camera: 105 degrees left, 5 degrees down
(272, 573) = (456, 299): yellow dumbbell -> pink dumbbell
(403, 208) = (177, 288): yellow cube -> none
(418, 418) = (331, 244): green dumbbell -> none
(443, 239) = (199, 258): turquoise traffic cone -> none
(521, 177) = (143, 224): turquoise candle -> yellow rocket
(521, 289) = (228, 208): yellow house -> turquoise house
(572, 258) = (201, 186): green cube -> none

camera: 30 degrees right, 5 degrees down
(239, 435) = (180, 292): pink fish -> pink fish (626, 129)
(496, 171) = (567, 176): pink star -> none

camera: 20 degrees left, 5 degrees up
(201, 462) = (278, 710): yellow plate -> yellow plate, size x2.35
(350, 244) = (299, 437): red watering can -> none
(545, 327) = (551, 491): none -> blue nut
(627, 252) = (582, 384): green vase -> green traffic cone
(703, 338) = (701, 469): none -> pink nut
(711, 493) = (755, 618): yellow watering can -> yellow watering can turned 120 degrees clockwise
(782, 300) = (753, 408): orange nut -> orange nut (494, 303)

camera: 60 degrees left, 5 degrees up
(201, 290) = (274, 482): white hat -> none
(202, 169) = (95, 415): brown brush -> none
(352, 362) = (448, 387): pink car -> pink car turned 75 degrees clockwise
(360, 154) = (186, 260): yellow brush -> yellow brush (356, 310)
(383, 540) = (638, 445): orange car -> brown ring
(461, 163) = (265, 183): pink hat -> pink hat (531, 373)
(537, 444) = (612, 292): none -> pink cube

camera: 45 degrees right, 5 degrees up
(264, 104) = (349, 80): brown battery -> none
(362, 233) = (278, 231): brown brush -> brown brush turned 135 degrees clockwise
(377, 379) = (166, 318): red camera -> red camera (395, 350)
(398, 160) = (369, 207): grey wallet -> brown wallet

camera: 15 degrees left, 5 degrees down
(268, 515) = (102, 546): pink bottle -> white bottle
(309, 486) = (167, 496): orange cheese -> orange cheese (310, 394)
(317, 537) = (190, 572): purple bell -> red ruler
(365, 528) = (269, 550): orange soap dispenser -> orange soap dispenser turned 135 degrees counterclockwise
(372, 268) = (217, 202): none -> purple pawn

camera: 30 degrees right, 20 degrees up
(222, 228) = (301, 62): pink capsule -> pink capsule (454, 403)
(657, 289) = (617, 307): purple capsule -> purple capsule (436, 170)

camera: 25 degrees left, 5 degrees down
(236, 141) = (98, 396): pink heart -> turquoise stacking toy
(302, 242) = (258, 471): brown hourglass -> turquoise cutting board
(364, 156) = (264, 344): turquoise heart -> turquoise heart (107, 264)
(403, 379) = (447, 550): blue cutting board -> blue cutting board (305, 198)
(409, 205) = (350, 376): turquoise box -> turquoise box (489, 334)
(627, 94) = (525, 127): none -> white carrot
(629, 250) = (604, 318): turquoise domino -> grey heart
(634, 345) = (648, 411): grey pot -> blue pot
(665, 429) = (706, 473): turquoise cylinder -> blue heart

###

Could you give the number of lines in the entries that contain the string "orange"? Only the number, please.

## Output of the exercise
4